ACTIVITY: What is needed is the run of lines from the one with "(332, 141) = (464, 516): orange" through the close of the data, set down exactly.

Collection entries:
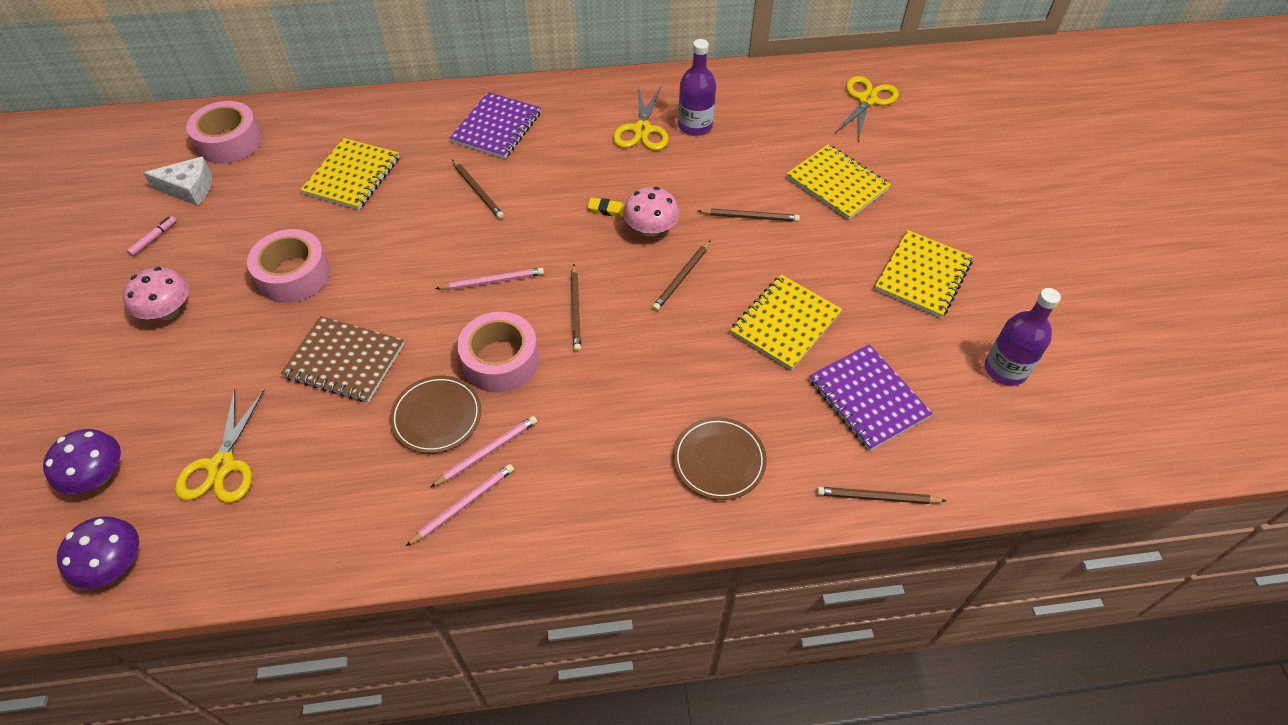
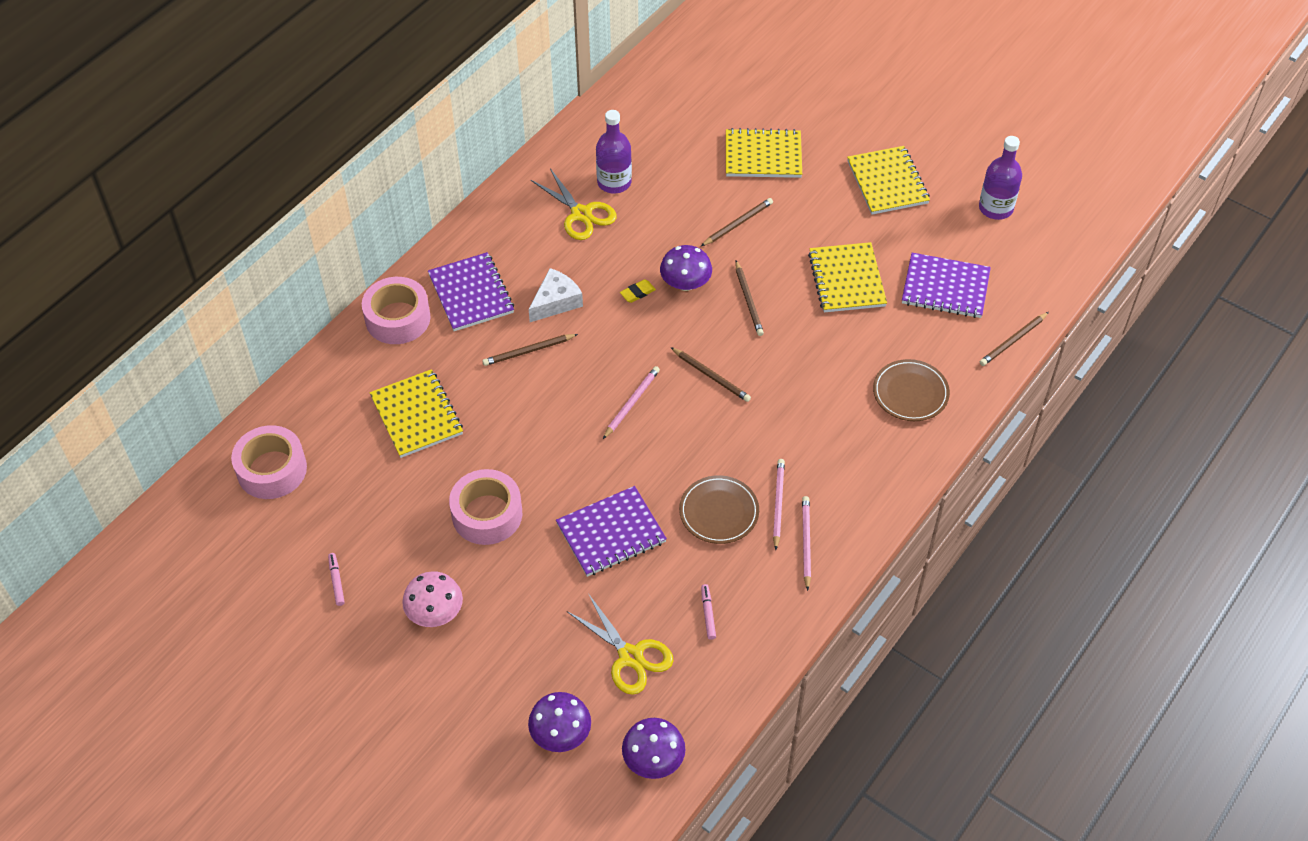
camera: 45 degrees left, 0 degrees up
(189, 188) = (300, 527): white cheese -> white cheese (556, 302)
(315, 488) = (708, 614): none -> pink marker
(345, 361) = (611, 533): brown notebook -> purple notebook
(478, 191) = (528, 351): brown pencil -> brown pencil turned 150 degrees clockwise
(500, 360) = (709, 446): pink tape -> pink tape (397, 318)
(650, 229) = (685, 283): pink mushroom -> purple mushroom
(867, 100) = (706, 73): yellow scissors -> none

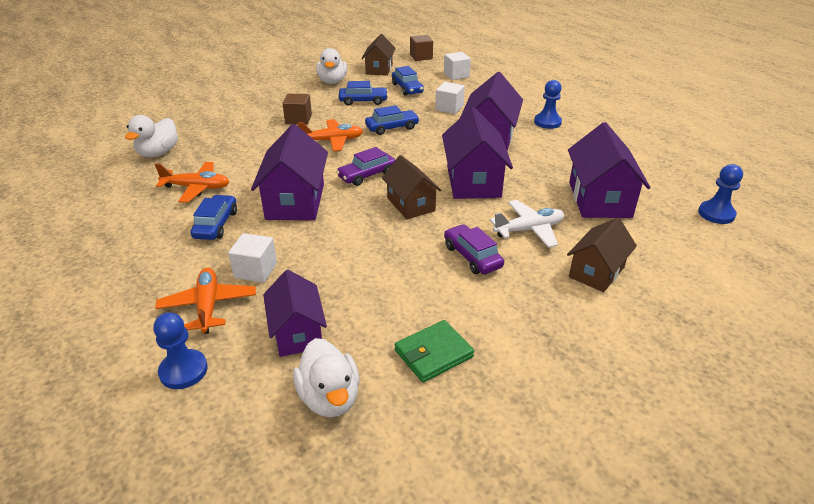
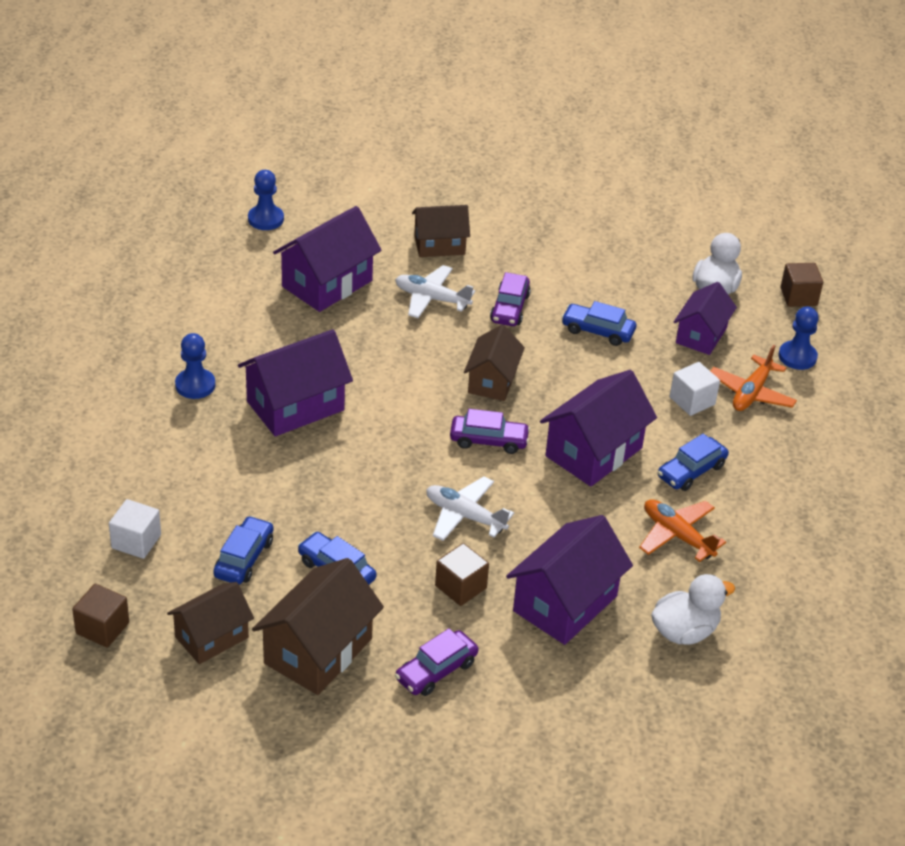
camera: 140 degrees left, 5 degrees up
(226, 457) = (798, 297): none -> brown cube
(274, 95) = (436, 670): none -> purple car
(332, 81) = (318, 651): white duck -> brown house
(332, 141) = (464, 516): orange plane -> white plane
(392, 128) = (371, 493): blue car -> blue car (597, 331)
(433, 354) = (625, 271): green wallet -> none
(449, 108) = (256, 481): white cube -> none
(473, 181) = (400, 368): purple house -> purple house (565, 603)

TASK ANSWER:
(332, 141) = (464, 516): orange plane -> white plane
(392, 128) = (371, 493): blue car -> blue car (597, 331)
(433, 354) = (625, 271): green wallet -> none
(449, 108) = (256, 481): white cube -> none
(473, 181) = (400, 368): purple house -> purple house (565, 603)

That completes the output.